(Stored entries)
^^^^^^^^^^^^^^^^
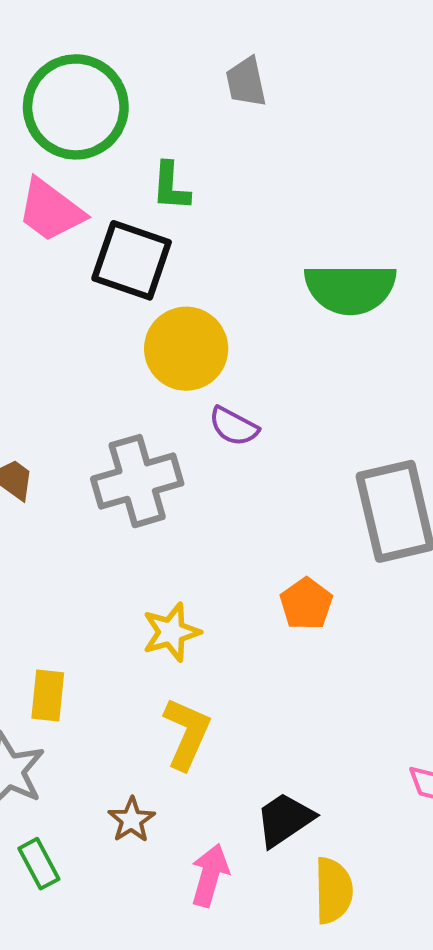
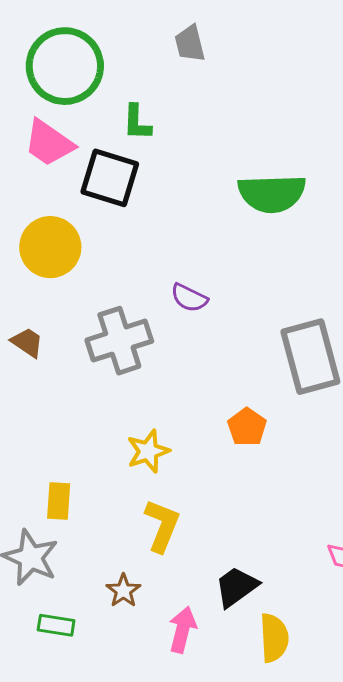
yellow circle: (186, 349) -> (50, 247), moved
green rectangle: (39, 864) -> (56, 625), turned -51

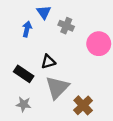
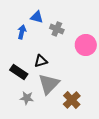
blue triangle: (44, 12) -> (37, 17), turned -40
gray star: (24, 104) -> (27, 98), moved

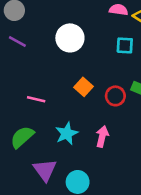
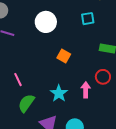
red circle: (115, 96) -> (103, 77), moved
pink line: (36, 99) -> (18, 80), moved, turned 64

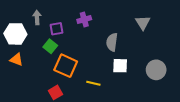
^^^^^^^^^^^^^^^^
• **Brief**:
All of the data needs repeating exactly, but the pictures do not.

• **Result of the exercise**:
yellow circle: (186, 349) -> (50, 247), moved
green rectangle: (39, 864) -> (56, 625), turned -51

blue triangle: (44, 12) -> (37, 17), turned -40
gray star: (24, 104) -> (27, 98), moved

red circle: (115, 96) -> (103, 77), moved
pink line: (36, 99) -> (18, 80), moved, turned 64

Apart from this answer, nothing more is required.